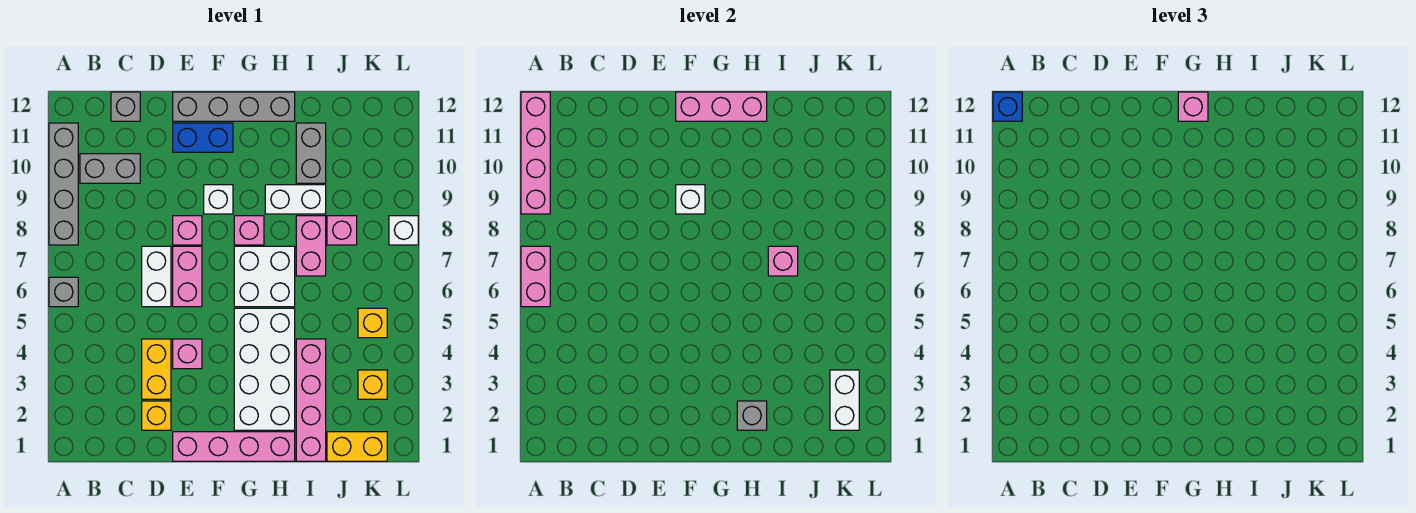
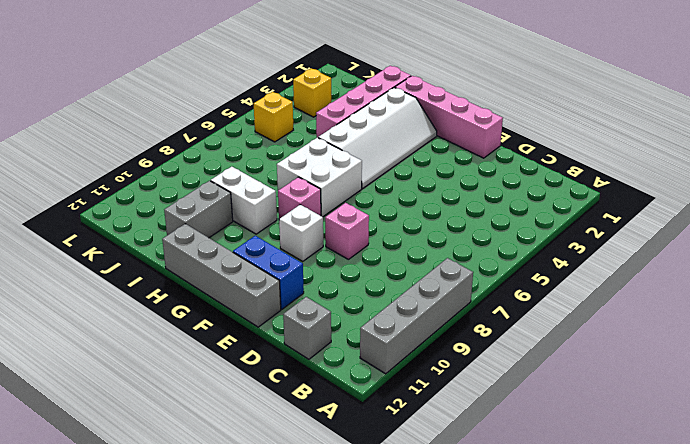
white slope G2:H5 level 1 top H -> white brick G2:H5 level 1
none -> grey brick A6 level 1
none -> grey brick B10:C10 level 1
none -> yellow brick D2 level 1
none -> yellow brick D3:D4 level 1

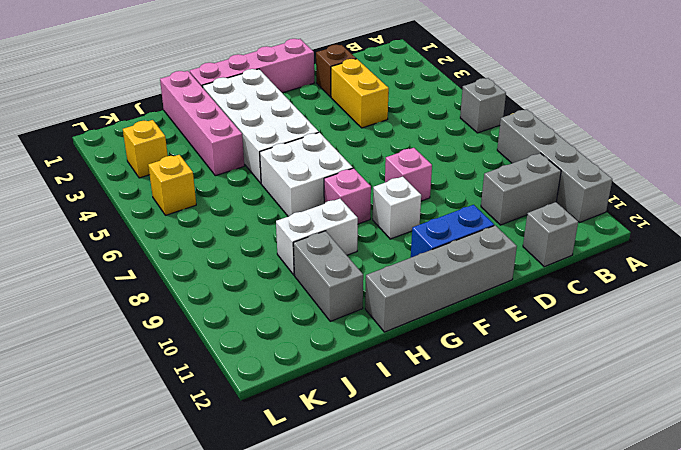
brown brick D2 level 1 -> yellow brick D2 level 1
none -> white brick D6:D7 level 1
none -> pink brick E4 level 1
none -> pink brick E6:E7 level 1
none -> pink brick I7:I8 level 1

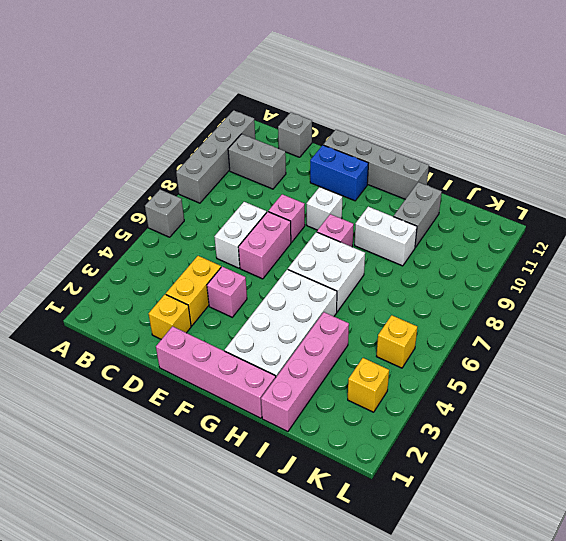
none -> pink brick I7:I8 level 1
none -> yellow brick J1:K1 level 1
none -> pink brick J8 level 1
none -> white brick L8 level 1

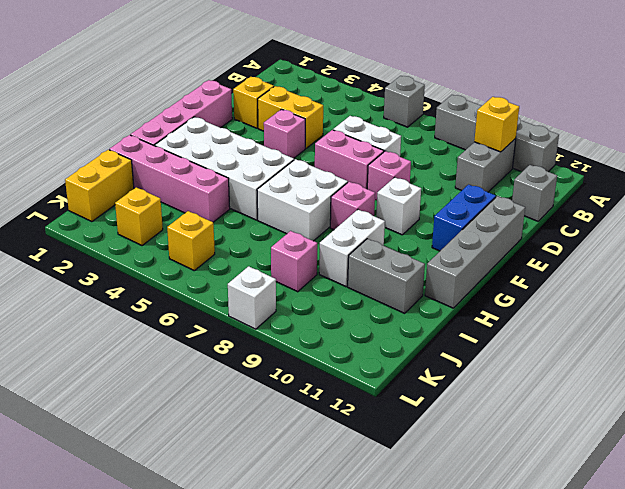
yellow brick B10 level 2 -> none
none -> pink brick I7:I8 level 1
none -> pink brick A6:A7 level 2
none -> pink brick A9:A12 level 2
none -> white brick F9 level 2

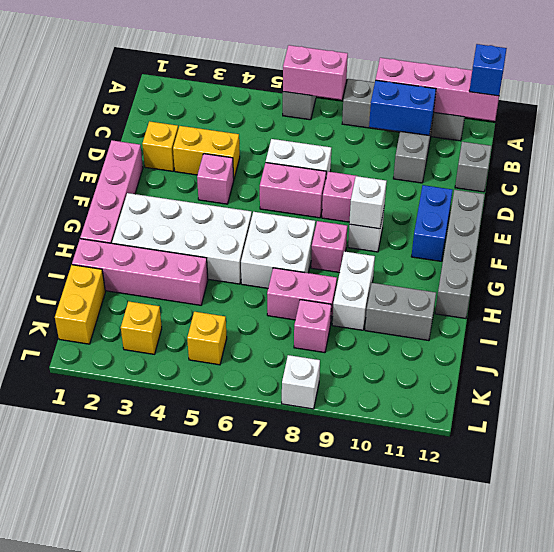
blue brick B9:B10 level 2 -> none
none -> pink brick F12:H12 level 2
none -> grey brick H2 level 2
none -> pink brick I7 level 2
none -> white brick K2:K3 level 2

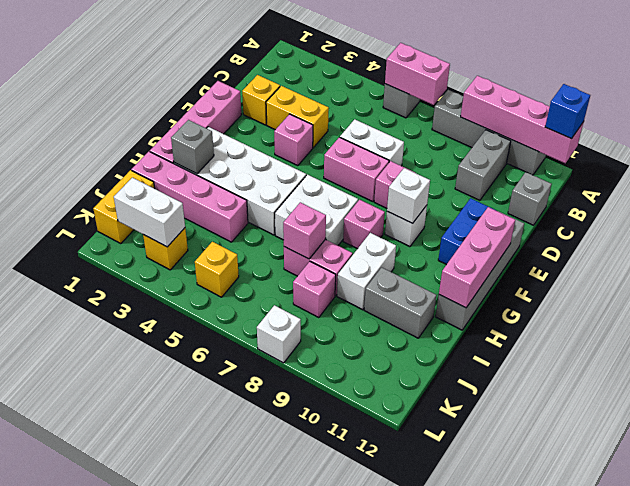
none -> pink brick G12 level 3

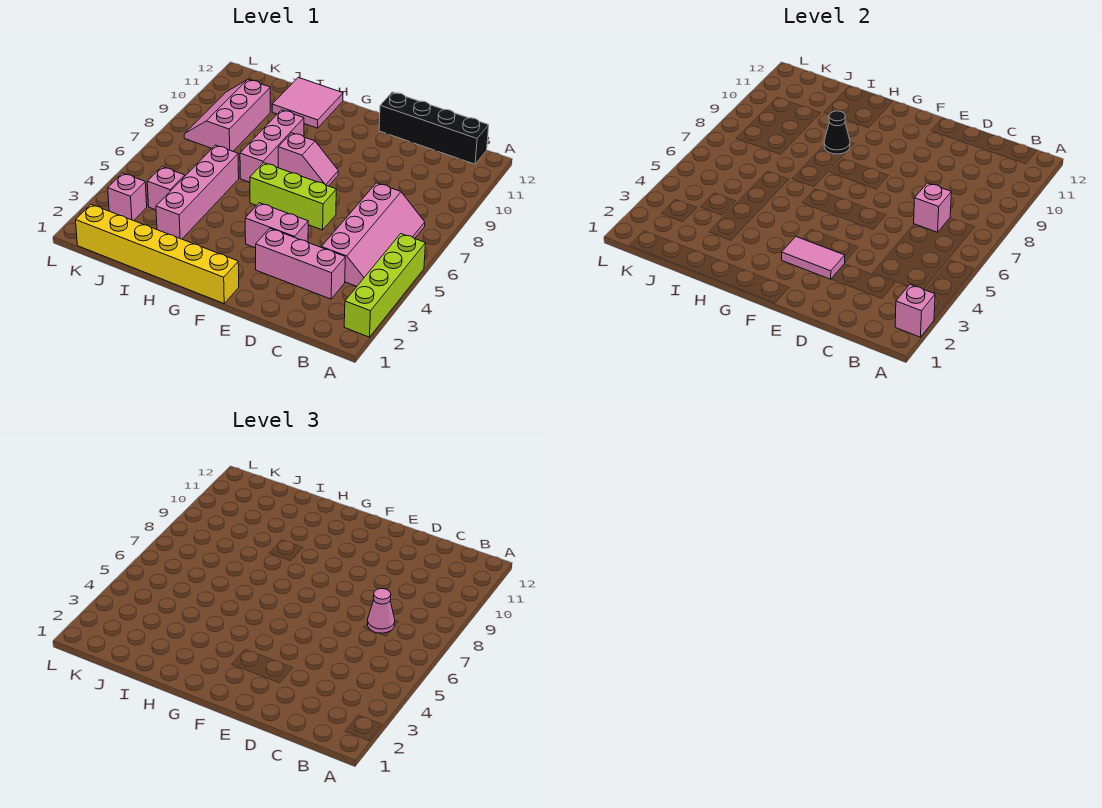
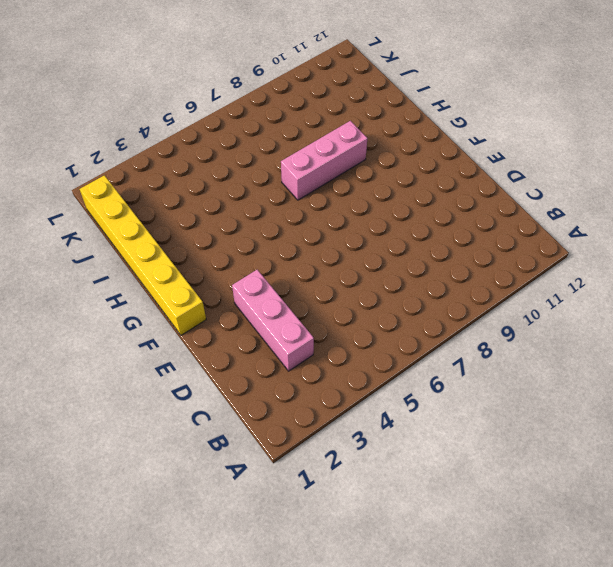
none -> lime brick A2:A5 level 1
none -> pink slope B4:C7 level 1 top C
none -> black brick B12:E12 level 1

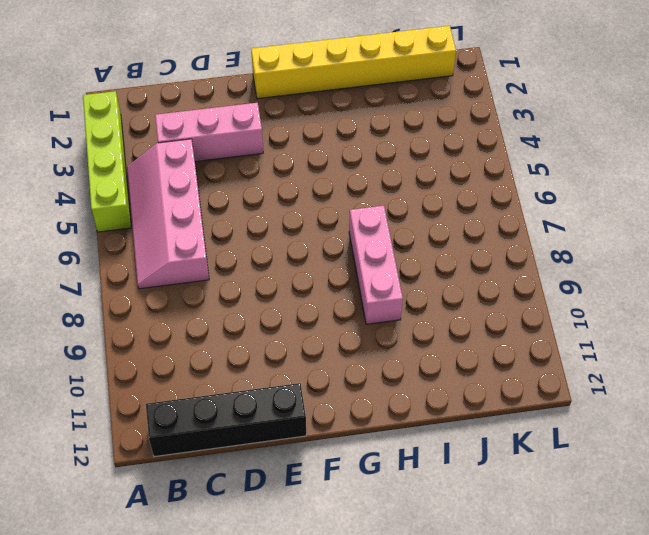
none -> pink brick E4:F4 level 1
none -> lime brick E6:G6 level 1
none -> pink slope F8:G8 level 1 top G

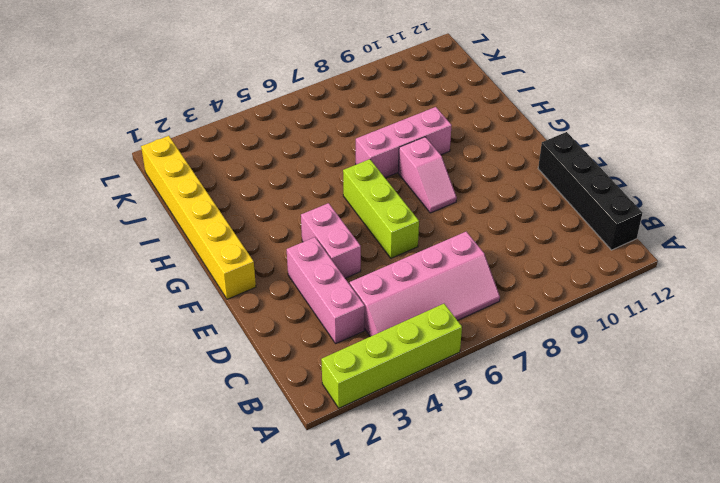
none -> pink tile H11:I12 level 1
none -> pink brick I3:I6 level 1
none -> pink brick J4 level 1

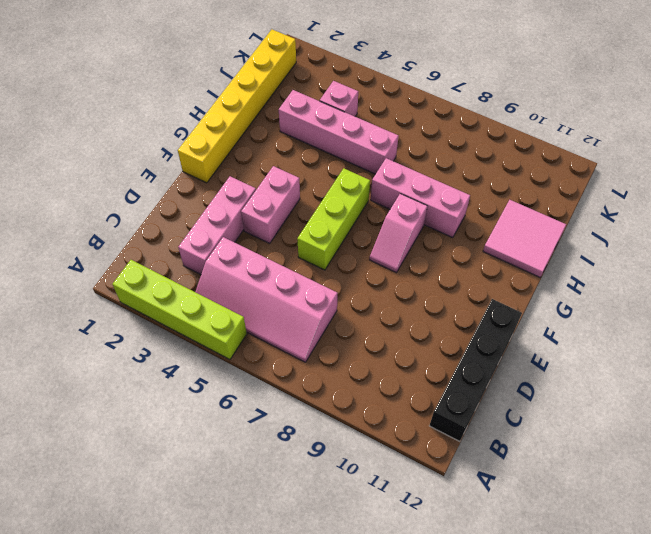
none -> pink slope J8:K10 level 1 top J
none -> pink brick K3 level 1
none -> pink brick A2 level 2

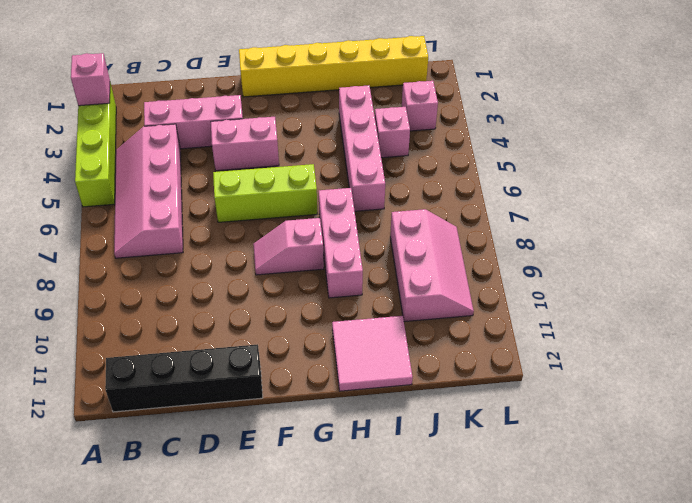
none -> pink brick C7 level 2
none -> pink tile E3:F3 level 2
none -> black cone H9 level 2

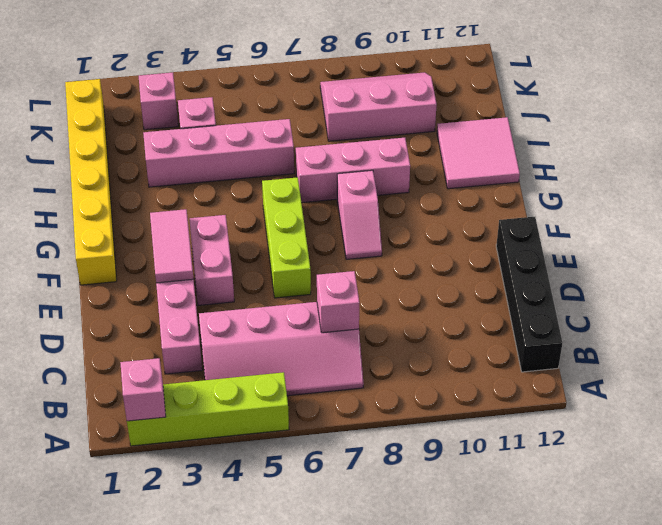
none -> black cone H9 level 2
none -> pink cone C7 level 3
================================
→ AIM OF THE TASK: Take the lines from the one that contains "none -> white brick K2:K3 level 2" through the last line of the material above and reproduce them exactly, leaving out any pictures.

→ WRITTEN SOLUTION:
none -> white brick K2:K3 level 2

none -> pink brick G12 level 3

none -> lime brick A2:A5 level 1
none -> pink slope B4:C7 level 1 top C
none -> black brick B12:E12 level 1

none -> pink brick E4:F4 level 1
none -> lime brick E6:G6 level 1
none -> pink slope F8:G8 level 1 top G

none -> pink tile H11:I12 level 1
none -> pink brick I3:I6 level 1
none -> pink brick J4 level 1

none -> pink slope J8:K10 level 1 top J
none -> pink brick K3 level 1
none -> pink brick A2 level 2

none -> pink brick C7 level 2
none -> pink tile E3:F3 level 2
none -> black cone H9 level 2

none -> black cone H9 level 2
none -> pink cone C7 level 3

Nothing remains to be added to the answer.